--- START ---
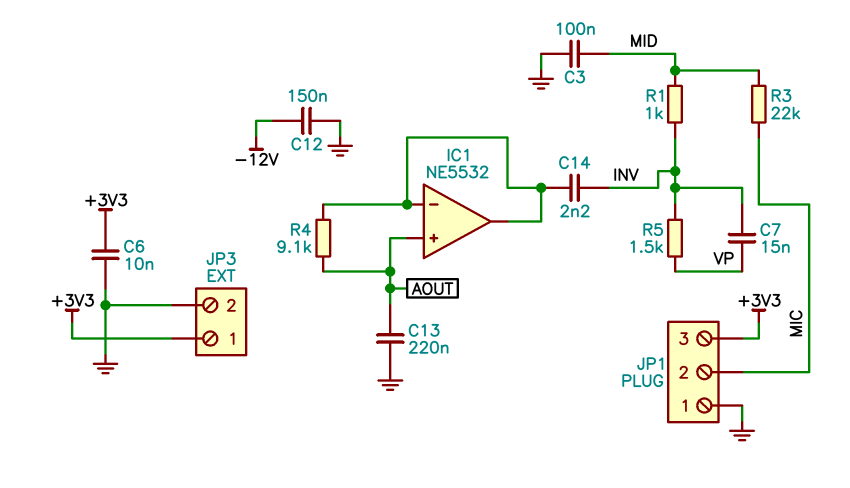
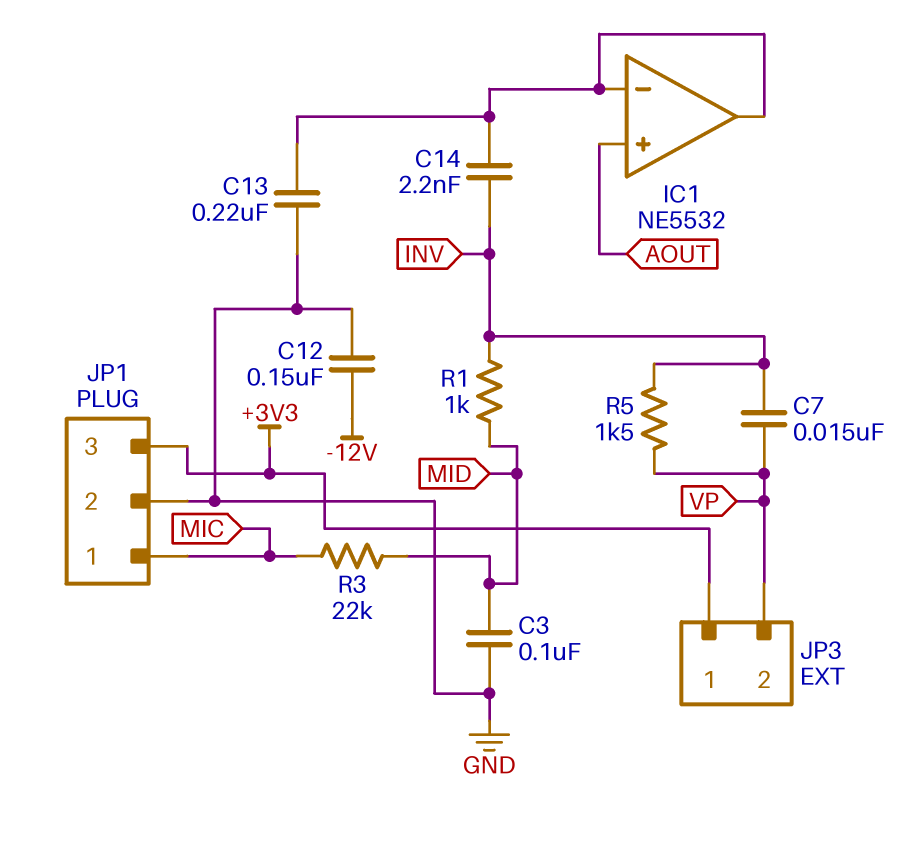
C6: 10nF (+3V3, GND) -> none
C13: 220nF (AOUT, GND) -> 220nF (GND, IC1/in-)
JP1 pin 1: GND -> MIC
JP1 pin 2: MIC -> GND
JP3 pin 2: GND -> VP
R4: 9.1k (AOUT, IC1/in-) -> none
--- END ---
_Your assignment_. Your output should be the lines from the one with "C13: 220nF (AOUT, GND)" through the end of the records above, copied exactly.

_Solution_.
C13: 220nF (AOUT, GND) -> 220nF (GND, IC1/in-)
JP1 pin 1: GND -> MIC
JP1 pin 2: MIC -> GND
JP3 pin 2: GND -> VP
R4: 9.1k (AOUT, IC1/in-) -> none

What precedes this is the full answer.